(Colored object listings)

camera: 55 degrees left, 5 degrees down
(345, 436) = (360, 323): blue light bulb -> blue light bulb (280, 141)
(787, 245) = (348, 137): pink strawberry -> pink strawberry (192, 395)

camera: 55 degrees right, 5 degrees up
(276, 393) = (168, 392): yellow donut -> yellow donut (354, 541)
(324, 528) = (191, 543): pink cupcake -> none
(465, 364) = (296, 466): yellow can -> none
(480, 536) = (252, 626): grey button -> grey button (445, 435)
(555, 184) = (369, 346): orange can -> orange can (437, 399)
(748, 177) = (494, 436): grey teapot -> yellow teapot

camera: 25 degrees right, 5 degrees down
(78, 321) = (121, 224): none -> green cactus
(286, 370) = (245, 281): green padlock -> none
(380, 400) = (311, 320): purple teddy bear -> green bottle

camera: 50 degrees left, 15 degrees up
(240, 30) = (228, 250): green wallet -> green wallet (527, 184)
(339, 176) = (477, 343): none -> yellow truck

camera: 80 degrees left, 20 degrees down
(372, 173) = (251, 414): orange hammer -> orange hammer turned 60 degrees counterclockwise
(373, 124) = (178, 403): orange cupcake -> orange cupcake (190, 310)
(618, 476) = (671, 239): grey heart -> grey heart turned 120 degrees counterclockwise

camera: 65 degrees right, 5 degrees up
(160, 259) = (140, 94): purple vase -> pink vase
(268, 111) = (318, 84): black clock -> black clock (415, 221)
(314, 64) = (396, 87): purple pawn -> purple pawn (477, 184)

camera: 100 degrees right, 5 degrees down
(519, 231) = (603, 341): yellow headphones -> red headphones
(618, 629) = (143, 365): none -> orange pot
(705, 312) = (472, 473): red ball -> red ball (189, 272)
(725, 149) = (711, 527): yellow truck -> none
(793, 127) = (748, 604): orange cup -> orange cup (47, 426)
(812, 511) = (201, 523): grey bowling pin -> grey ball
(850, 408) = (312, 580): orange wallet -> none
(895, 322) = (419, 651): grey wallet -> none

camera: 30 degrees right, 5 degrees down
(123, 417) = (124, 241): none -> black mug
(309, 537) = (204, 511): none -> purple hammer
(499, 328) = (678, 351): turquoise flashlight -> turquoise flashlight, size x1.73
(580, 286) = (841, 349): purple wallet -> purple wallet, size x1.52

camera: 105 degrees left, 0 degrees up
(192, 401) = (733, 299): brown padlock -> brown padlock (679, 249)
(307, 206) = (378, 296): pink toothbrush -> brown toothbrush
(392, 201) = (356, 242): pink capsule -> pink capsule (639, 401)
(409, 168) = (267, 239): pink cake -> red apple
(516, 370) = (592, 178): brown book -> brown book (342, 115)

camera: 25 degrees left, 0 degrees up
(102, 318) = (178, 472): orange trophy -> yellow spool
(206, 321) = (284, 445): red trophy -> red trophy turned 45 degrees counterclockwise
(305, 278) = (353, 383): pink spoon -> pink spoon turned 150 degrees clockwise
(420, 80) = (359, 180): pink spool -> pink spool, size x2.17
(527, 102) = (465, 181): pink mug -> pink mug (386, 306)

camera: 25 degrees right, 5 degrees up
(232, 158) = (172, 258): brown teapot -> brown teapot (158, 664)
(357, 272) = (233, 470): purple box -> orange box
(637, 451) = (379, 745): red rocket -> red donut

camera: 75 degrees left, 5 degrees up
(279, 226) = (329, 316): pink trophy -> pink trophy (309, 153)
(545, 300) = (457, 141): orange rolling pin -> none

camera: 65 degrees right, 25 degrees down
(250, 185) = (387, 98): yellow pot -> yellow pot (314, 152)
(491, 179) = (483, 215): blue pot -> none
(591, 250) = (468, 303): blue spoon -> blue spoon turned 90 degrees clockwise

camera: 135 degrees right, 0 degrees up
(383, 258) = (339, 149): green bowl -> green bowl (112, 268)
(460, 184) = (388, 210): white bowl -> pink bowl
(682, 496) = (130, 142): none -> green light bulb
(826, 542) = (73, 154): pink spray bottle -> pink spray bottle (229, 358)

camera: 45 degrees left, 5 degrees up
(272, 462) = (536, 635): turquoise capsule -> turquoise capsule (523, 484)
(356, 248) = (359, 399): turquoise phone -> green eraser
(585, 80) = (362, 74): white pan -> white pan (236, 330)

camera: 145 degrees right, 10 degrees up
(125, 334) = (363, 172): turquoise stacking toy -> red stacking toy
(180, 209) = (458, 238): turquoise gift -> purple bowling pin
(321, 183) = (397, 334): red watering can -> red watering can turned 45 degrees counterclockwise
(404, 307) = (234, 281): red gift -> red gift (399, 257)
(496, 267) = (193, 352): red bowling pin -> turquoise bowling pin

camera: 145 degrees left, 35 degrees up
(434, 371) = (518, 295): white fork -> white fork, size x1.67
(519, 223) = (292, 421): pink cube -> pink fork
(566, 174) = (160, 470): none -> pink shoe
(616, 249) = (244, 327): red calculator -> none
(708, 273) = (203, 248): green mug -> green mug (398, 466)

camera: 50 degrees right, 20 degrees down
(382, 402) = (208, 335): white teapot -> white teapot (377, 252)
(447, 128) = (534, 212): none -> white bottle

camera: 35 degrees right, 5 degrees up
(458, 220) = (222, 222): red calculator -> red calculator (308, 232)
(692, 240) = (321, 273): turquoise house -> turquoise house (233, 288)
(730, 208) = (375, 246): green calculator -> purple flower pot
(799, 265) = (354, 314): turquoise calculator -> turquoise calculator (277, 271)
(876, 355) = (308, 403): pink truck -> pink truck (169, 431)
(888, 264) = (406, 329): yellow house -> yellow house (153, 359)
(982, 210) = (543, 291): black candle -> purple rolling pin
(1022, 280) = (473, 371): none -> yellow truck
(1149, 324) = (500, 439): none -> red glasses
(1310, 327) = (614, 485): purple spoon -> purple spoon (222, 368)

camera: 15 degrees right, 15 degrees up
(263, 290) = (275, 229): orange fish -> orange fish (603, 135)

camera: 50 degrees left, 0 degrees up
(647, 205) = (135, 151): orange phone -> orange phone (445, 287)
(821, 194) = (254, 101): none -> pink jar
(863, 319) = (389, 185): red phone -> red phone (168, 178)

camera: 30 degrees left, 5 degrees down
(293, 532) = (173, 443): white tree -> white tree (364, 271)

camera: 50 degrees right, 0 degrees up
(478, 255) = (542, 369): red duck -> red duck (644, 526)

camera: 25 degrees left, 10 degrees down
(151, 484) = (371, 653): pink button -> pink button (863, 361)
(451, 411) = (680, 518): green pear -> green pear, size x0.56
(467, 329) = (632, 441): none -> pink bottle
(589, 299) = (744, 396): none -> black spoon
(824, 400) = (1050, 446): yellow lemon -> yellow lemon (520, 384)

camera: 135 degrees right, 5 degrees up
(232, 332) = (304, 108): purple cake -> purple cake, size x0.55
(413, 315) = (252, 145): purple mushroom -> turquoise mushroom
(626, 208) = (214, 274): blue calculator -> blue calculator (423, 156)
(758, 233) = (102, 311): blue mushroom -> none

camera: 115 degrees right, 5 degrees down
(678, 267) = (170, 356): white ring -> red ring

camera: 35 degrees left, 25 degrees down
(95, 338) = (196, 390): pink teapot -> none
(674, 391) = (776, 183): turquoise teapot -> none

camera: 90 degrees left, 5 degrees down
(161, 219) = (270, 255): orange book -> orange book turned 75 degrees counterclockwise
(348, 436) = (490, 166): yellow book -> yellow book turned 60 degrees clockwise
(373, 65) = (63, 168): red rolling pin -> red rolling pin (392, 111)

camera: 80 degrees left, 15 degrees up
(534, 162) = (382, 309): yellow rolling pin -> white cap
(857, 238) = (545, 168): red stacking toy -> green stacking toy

▶ **Task**: Repeat all of the records above exactly as written.

▶ **Finished exercise**:
camera: 55 degrees left, 5 degrees down
(345, 436) = (360, 323): blue light bulb -> blue light bulb (280, 141)
(787, 245) = (348, 137): pink strawberry -> pink strawberry (192, 395)

camera: 55 degrees right, 5 degrees up
(276, 393) = (168, 392): yellow donut -> yellow donut (354, 541)
(324, 528) = (191, 543): pink cupcake -> none
(465, 364) = (296, 466): yellow can -> none
(480, 536) = (252, 626): grey button -> grey button (445, 435)
(555, 184) = (369, 346): orange can -> orange can (437, 399)
(748, 177) = (494, 436): grey teapot -> yellow teapot

camera: 25 degrees right, 5 degrees down
(78, 321) = (121, 224): none -> green cactus
(286, 370) = (245, 281): green padlock -> none
(380, 400) = (311, 320): purple teddy bear -> green bottle

camera: 50 degrees left, 15 degrees up
(240, 30) = (228, 250): green wallet -> green wallet (527, 184)
(339, 176) = (477, 343): none -> yellow truck

camera: 80 degrees left, 20 degrees down
(372, 173) = (251, 414): orange hammer -> orange hammer turned 60 degrees counterclockwise
(373, 124) = (178, 403): orange cupcake -> orange cupcake (190, 310)
(618, 476) = (671, 239): grey heart -> grey heart turned 120 degrees counterclockwise

camera: 65 degrees right, 5 degrees up
(160, 259) = (140, 94): purple vase -> pink vase
(268, 111) = (318, 84): black clock -> black clock (415, 221)
(314, 64) = (396, 87): purple pawn -> purple pawn (477, 184)

camera: 100 degrees right, 5 degrees down
(519, 231) = (603, 341): yellow headphones -> red headphones
(618, 629) = (143, 365): none -> orange pot
(705, 312) = (472, 473): red ball -> red ball (189, 272)
(725, 149) = (711, 527): yellow truck -> none
(793, 127) = (748, 604): orange cup -> orange cup (47, 426)
(812, 511) = (201, 523): grey bowling pin -> grey ball
(850, 408) = (312, 580): orange wallet -> none
(895, 322) = (419, 651): grey wallet -> none

camera: 30 degrees right, 5 degrees down
(123, 417) = (124, 241): none -> black mug
(309, 537) = (204, 511): none -> purple hammer
(499, 328) = (678, 351): turquoise flashlight -> turquoise flashlight, size x1.73
(580, 286) = (841, 349): purple wallet -> purple wallet, size x1.52

camera: 105 degrees left, 0 degrees up
(192, 401) = (733, 299): brown padlock -> brown padlock (679, 249)
(307, 206) = (378, 296): pink toothbrush -> brown toothbrush
(392, 201) = (356, 242): pink capsule -> pink capsule (639, 401)
(409, 168) = (267, 239): pink cake -> red apple
(516, 370) = (592, 178): brown book -> brown book (342, 115)

camera: 25 degrees left, 0 degrees up
(102, 318) = (178, 472): orange trophy -> yellow spool
(206, 321) = (284, 445): red trophy -> red trophy turned 45 degrees counterclockwise
(305, 278) = (353, 383): pink spoon -> pink spoon turned 150 degrees clockwise
(420, 80) = (359, 180): pink spool -> pink spool, size x2.17
(527, 102) = (465, 181): pink mug -> pink mug (386, 306)

camera: 25 degrees right, 5 degrees up
(232, 158) = (172, 258): brown teapot -> brown teapot (158, 664)
(357, 272) = (233, 470): purple box -> orange box
(637, 451) = (379, 745): red rocket -> red donut

camera: 75 degrees left, 5 degrees up
(279, 226) = (329, 316): pink trophy -> pink trophy (309, 153)
(545, 300) = (457, 141): orange rolling pin -> none

camera: 65 degrees right, 25 degrees down
(250, 185) = (387, 98): yellow pot -> yellow pot (314, 152)
(491, 179) = (483, 215): blue pot -> none
(591, 250) = (468, 303): blue spoon -> blue spoon turned 90 degrees clockwise

camera: 135 degrees right, 0 degrees up
(383, 258) = (339, 149): green bowl -> green bowl (112, 268)
(460, 184) = (388, 210): white bowl -> pink bowl
(682, 496) = (130, 142): none -> green light bulb
(826, 542) = (73, 154): pink spray bottle -> pink spray bottle (229, 358)

camera: 45 degrees left, 5 degrees up
(272, 462) = (536, 635): turquoise capsule -> turquoise capsule (523, 484)
(356, 248) = (359, 399): turquoise phone -> green eraser
(585, 80) = (362, 74): white pan -> white pan (236, 330)

camera: 145 degrees right, 10 degrees up
(125, 334) = (363, 172): turquoise stacking toy -> red stacking toy
(180, 209) = (458, 238): turquoise gift -> purple bowling pin
(321, 183) = (397, 334): red watering can -> red watering can turned 45 degrees counterclockwise
(404, 307) = (234, 281): red gift -> red gift (399, 257)
(496, 267) = (193, 352): red bowling pin -> turquoise bowling pin

camera: 145 degrees left, 35 degrees up
(434, 371) = (518, 295): white fork -> white fork, size x1.67
(519, 223) = (292, 421): pink cube -> pink fork
(566, 174) = (160, 470): none -> pink shoe
(616, 249) = (244, 327): red calculator -> none
(708, 273) = (203, 248): green mug -> green mug (398, 466)

camera: 50 degrees right, 20 degrees down
(382, 402) = (208, 335): white teapot -> white teapot (377, 252)
(447, 128) = (534, 212): none -> white bottle

camera: 35 degrees right, 5 degrees up
(458, 220) = (222, 222): red calculator -> red calculator (308, 232)
(692, 240) = (321, 273): turquoise house -> turquoise house (233, 288)
(730, 208) = (375, 246): green calculator -> purple flower pot
(799, 265) = (354, 314): turquoise calculator -> turquoise calculator (277, 271)
(876, 355) = (308, 403): pink truck -> pink truck (169, 431)
(888, 264) = (406, 329): yellow house -> yellow house (153, 359)
(982, 210) = (543, 291): black candle -> purple rolling pin
(1022, 280) = (473, 371): none -> yellow truck
(1149, 324) = (500, 439): none -> red glasses
(1310, 327) = (614, 485): purple spoon -> purple spoon (222, 368)

camera: 15 degrees right, 15 degrees up
(263, 290) = (275, 229): orange fish -> orange fish (603, 135)

camera: 50 degrees left, 0 degrees up
(647, 205) = (135, 151): orange phone -> orange phone (445, 287)
(821, 194) = (254, 101): none -> pink jar
(863, 319) = (389, 185): red phone -> red phone (168, 178)

camera: 30 degrees left, 5 degrees down
(293, 532) = (173, 443): white tree -> white tree (364, 271)

camera: 50 degrees right, 0 degrees up
(478, 255) = (542, 369): red duck -> red duck (644, 526)

camera: 25 degrees left, 10 degrees down
(151, 484) = (371, 653): pink button -> pink button (863, 361)
(451, 411) = (680, 518): green pear -> green pear, size x0.56
(467, 329) = (632, 441): none -> pink bottle
(589, 299) = (744, 396): none -> black spoon
(824, 400) = (1050, 446): yellow lemon -> yellow lemon (520, 384)

camera: 135 degrees right, 5 degrees up
(232, 332) = (304, 108): purple cake -> purple cake, size x0.55
(413, 315) = (252, 145): purple mushroom -> turquoise mushroom
(626, 208) = (214, 274): blue calculator -> blue calculator (423, 156)
(758, 233) = (102, 311): blue mushroom -> none

camera: 115 degrees right, 5 degrees down
(678, 267) = (170, 356): white ring -> red ring

camera: 35 degrees left, 25 degrees down
(95, 338) = (196, 390): pink teapot -> none
(674, 391) = (776, 183): turquoise teapot -> none

camera: 90 degrees left, 5 degrees down
(161, 219) = (270, 255): orange book -> orange book turned 75 degrees counterclockwise
(348, 436) = (490, 166): yellow book -> yellow book turned 60 degrees clockwise
(373, 65) = (63, 168): red rolling pin -> red rolling pin (392, 111)

camera: 80 degrees left, 15 degrees up
(534, 162) = (382, 309): yellow rolling pin -> white cap
(857, 238) = (545, 168): red stacking toy -> green stacking toy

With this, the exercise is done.